Stored entries>
──────
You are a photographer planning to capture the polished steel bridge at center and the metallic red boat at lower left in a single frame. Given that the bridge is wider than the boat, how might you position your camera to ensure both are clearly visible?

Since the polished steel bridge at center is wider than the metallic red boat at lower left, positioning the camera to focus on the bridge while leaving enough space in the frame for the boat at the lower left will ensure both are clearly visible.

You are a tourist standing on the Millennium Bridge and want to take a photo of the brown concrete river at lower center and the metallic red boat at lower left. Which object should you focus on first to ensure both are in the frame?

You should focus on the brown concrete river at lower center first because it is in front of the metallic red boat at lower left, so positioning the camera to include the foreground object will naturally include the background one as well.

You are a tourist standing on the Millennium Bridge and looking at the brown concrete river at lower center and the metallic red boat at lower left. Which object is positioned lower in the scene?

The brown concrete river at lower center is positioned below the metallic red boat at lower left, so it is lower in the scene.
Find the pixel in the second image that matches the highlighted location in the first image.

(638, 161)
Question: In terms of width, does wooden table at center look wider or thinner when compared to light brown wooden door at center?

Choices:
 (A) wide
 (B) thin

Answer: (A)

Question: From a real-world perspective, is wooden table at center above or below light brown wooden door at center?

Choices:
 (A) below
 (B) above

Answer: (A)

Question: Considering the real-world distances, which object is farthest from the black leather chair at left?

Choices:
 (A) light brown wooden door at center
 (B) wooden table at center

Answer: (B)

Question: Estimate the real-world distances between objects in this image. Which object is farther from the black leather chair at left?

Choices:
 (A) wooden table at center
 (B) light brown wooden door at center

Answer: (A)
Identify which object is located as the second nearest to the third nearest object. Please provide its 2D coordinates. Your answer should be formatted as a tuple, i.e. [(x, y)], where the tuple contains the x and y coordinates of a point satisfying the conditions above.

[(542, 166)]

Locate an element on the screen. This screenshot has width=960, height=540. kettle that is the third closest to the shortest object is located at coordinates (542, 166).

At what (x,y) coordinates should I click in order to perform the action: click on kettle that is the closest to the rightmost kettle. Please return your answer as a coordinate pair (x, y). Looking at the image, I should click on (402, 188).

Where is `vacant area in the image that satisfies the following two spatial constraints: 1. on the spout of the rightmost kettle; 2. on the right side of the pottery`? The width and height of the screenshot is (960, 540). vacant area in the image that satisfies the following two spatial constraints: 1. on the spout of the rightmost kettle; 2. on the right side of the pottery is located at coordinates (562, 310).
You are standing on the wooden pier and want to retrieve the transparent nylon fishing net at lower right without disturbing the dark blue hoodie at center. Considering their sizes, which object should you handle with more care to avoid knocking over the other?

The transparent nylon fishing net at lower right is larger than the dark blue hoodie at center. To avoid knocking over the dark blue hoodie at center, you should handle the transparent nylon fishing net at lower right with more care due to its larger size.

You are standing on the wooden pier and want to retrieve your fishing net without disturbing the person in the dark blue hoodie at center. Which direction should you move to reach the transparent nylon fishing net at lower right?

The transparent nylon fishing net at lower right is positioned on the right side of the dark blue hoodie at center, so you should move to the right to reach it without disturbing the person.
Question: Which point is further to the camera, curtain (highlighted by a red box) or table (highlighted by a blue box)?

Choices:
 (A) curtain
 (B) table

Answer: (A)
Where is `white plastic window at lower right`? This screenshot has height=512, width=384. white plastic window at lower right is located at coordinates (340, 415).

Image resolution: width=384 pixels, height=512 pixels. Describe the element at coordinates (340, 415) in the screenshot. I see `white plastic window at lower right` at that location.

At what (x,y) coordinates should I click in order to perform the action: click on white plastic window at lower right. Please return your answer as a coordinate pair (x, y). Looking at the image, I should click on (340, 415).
──────
Task to complete> Reproduce the rows word for word, beginning with the first line and continuing through the line that contains "You should focus", including both.

Solution for this task>
You are a photographer planning to capture the polished steel bridge at center and the metallic red boat at lower left in a single frame. Given that the bridge is wider than the boat, how might you position your camera to ensure both are clearly visible?

Since the polished steel bridge at center is wider than the metallic red boat at lower left, positioning the camera to focus on the bridge while leaving enough space in the frame for the boat at the lower left will ensure both are clearly visible.

You are a tourist standing on the Millennium Bridge and want to take a photo of the brown concrete river at lower center and the metallic red boat at lower left. Which object should you focus on first to ensure both are in the frame?

You should focus on the brown concrete river at lower center first because it is in front of the metallic red boat at lower left, so positioning the camera to include the foreground object will naturally include the background one as well.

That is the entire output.